Exercise goal | From the first line to the last, output the records exactly and drop any images.

_ _ _ _ _ _ _

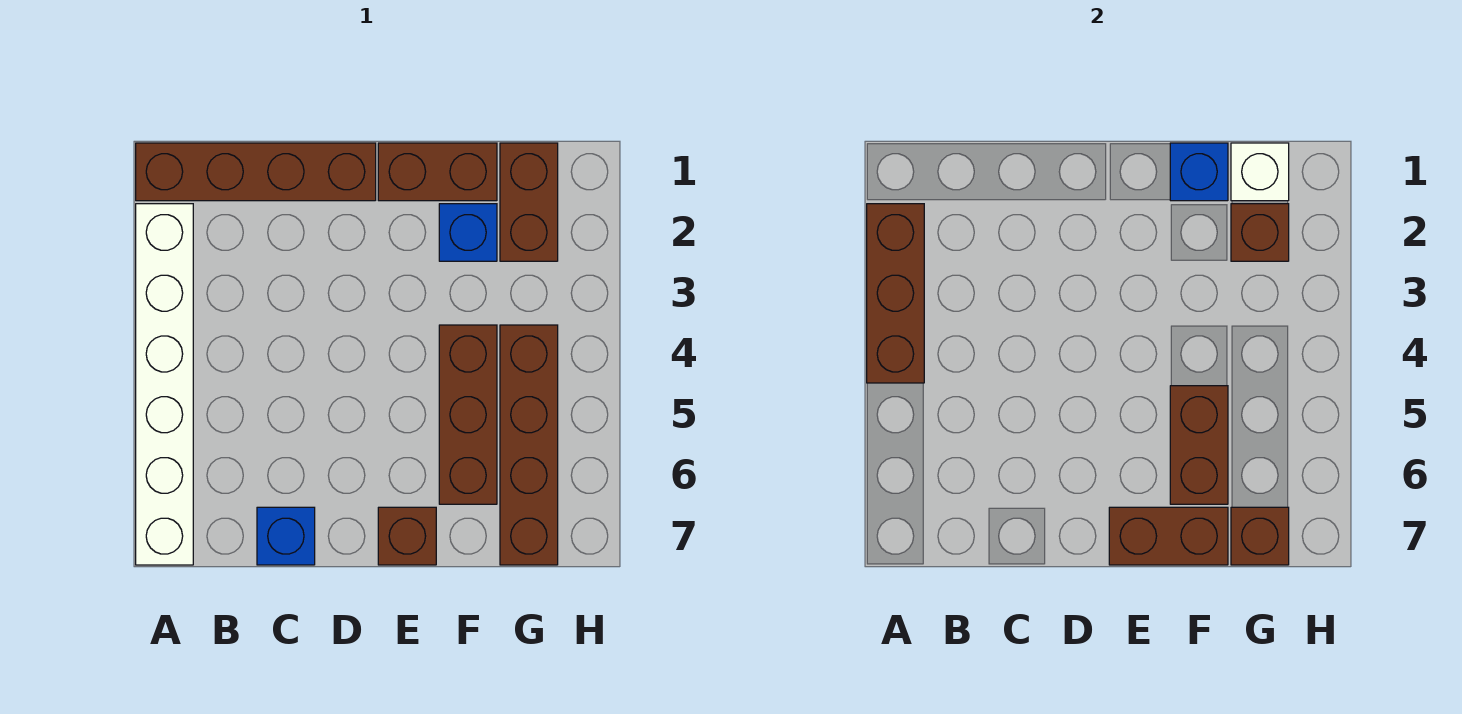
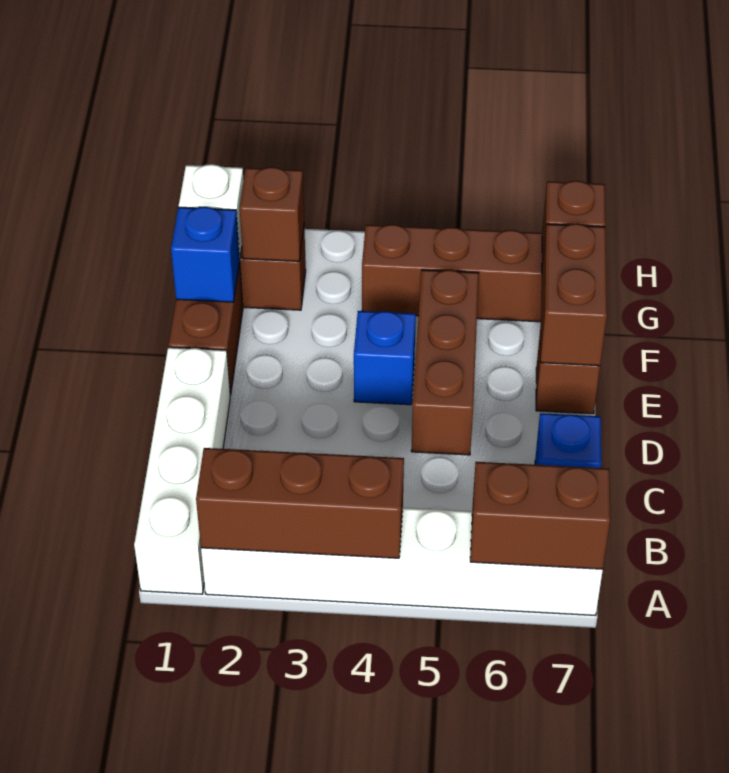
brown 1x4 brick [136,143,376,201] -> white 1x4 brick [134,347,230,594]
blue 1x1 brick [439,204,497,261] -> blue 1x1 brick moved to [354,311,416,405]
brown 1x3 brick [439,325,497,504] -> brown 1x3 brick turned to [411,270,479,455]
brown 1x2 brick [1170,386,1228,504] -> brown 1x2 brick moved to [470,462,610,569]

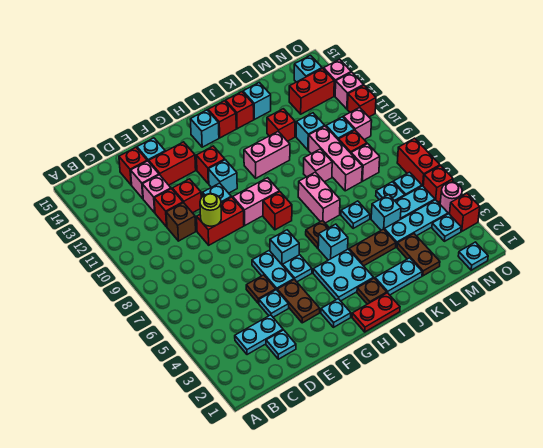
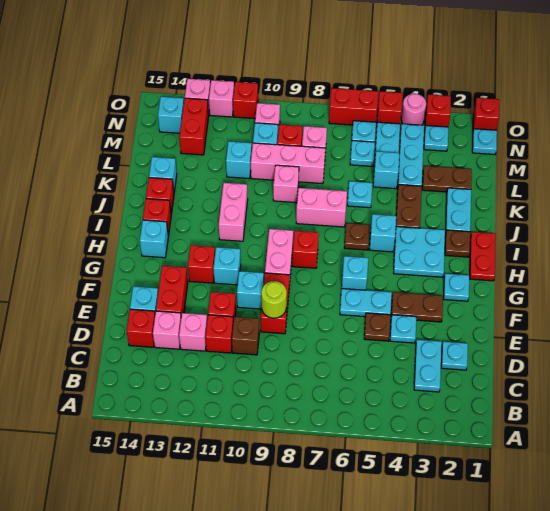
cyan 1x1 plate [283,255,312,282] -> none
red 1x1 brick [267,109,295,141] -> red 1x1 brick moved to [473,98,499,130]

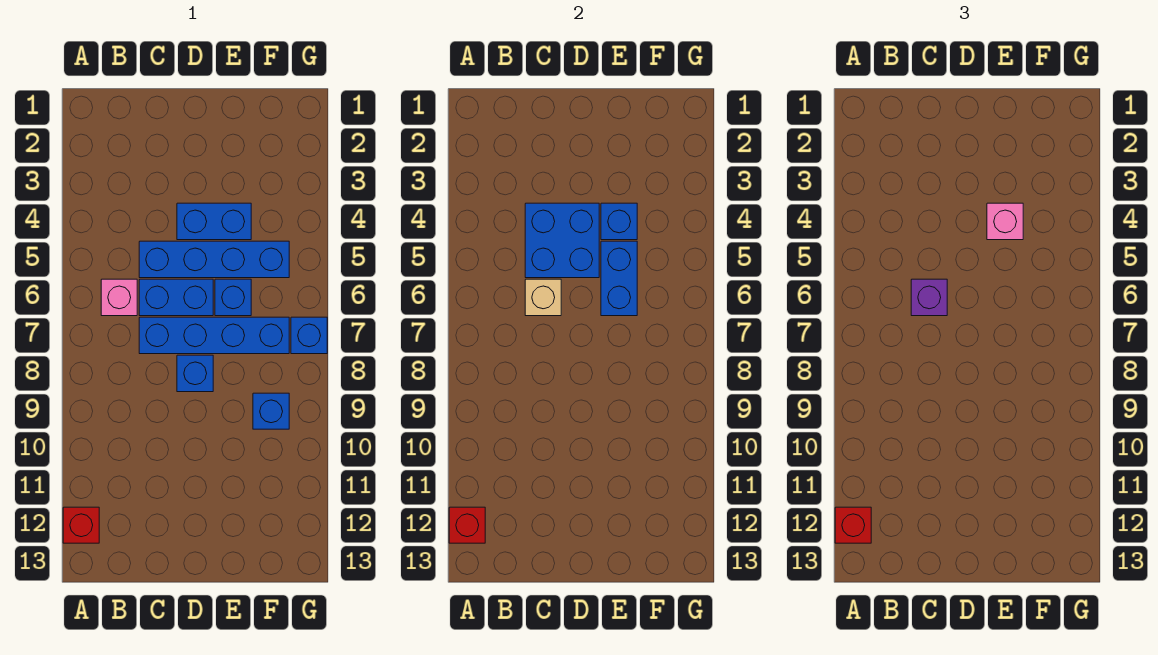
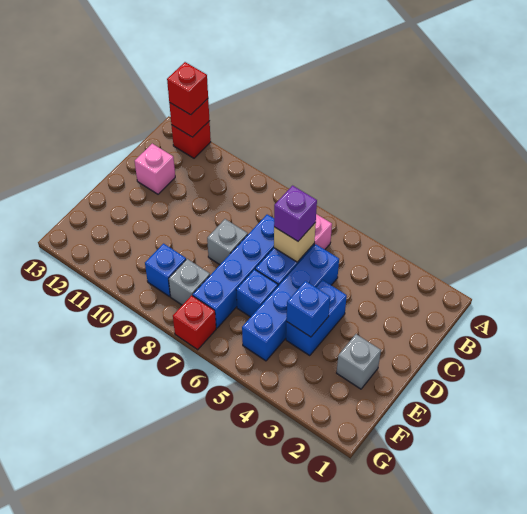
blue 2x2 brick [525,203,599,278] -> none
blue 1x1 brick [177,355,213,392] -> grey 1x1 brick [207,219,248,265]
none -> grey 1x1 brick [337,334,381,389]
pink 1x1 brick [987,203,1023,240] -> pink 1x1 brick moved to [135,144,175,194]
blue 1x2 brick [601,241,637,316] -> none
none -> grey 1x1 brick [169,259,210,305]
blue 1x1 brick [291,317,327,354] -> red 1x1 brick [173,295,216,350]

_ _ _ _ _ _ _

Response box |
brown 1x4 brick [136,143,376,201] -> white 1x4 brick [134,347,230,594]
blue 1x1 brick [439,204,497,261] -> blue 1x1 brick moved to [354,311,416,405]
brown 1x3 brick [439,325,497,504] -> brown 1x3 brick turned to [411,270,479,455]
brown 1x2 brick [1170,386,1228,504] -> brown 1x2 brick moved to [470,462,610,569]

cyan 1x1 plate [283,255,312,282] -> none
red 1x1 brick [267,109,295,141] -> red 1x1 brick moved to [473,98,499,130]

blue 2x2 brick [525,203,599,278] -> none
blue 1x1 brick [177,355,213,392] -> grey 1x1 brick [207,219,248,265]
none -> grey 1x1 brick [337,334,381,389]
pink 1x1 brick [987,203,1023,240] -> pink 1x1 brick moved to [135,144,175,194]
blue 1x2 brick [601,241,637,316] -> none
none -> grey 1x1 brick [169,259,210,305]
blue 1x1 brick [291,317,327,354] -> red 1x1 brick [173,295,216,350]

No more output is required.